DATA SUPPLIED:
----

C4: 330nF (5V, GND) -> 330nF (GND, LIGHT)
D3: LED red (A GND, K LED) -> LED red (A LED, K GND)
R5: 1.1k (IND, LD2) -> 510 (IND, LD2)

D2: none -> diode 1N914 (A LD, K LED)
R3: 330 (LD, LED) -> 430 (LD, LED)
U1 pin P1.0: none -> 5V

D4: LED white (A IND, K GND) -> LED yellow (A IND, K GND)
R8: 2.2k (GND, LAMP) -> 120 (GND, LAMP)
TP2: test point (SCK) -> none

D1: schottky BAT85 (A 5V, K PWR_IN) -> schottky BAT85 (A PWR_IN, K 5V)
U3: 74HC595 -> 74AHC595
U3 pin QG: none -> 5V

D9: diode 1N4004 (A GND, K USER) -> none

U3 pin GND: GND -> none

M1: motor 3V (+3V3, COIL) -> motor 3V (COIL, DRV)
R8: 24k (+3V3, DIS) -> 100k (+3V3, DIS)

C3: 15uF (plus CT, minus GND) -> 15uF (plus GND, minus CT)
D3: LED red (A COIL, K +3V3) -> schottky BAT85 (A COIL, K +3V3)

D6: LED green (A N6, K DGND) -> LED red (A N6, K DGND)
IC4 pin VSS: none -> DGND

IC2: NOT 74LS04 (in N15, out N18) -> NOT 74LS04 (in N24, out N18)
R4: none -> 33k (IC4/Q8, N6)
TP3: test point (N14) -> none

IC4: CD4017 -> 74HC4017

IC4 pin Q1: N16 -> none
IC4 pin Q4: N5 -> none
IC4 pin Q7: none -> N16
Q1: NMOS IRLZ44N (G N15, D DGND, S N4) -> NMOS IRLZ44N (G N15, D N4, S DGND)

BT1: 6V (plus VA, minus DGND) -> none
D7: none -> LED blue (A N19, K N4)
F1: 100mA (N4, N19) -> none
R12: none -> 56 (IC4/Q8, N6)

----

TASK:
Only the lines from the one with "IC4: CD4017 -> 74HC4017" through the final line above belong in the answer, each retyped exactly.

TASK RESPONSE:
IC4: CD4017 -> 74HC4017

IC4 pin Q1: N16 -> none
IC4 pin Q4: N5 -> none
IC4 pin Q7: none -> N16
Q1: NMOS IRLZ44N (G N15, D DGND, S N4) -> NMOS IRLZ44N (G N15, D N4, S DGND)

BT1: 6V (plus VA, minus DGND) -> none
D7: none -> LED blue (A N19, K N4)
F1: 100mA (N4, N19) -> none
R12: none -> 56 (IC4/Q8, N6)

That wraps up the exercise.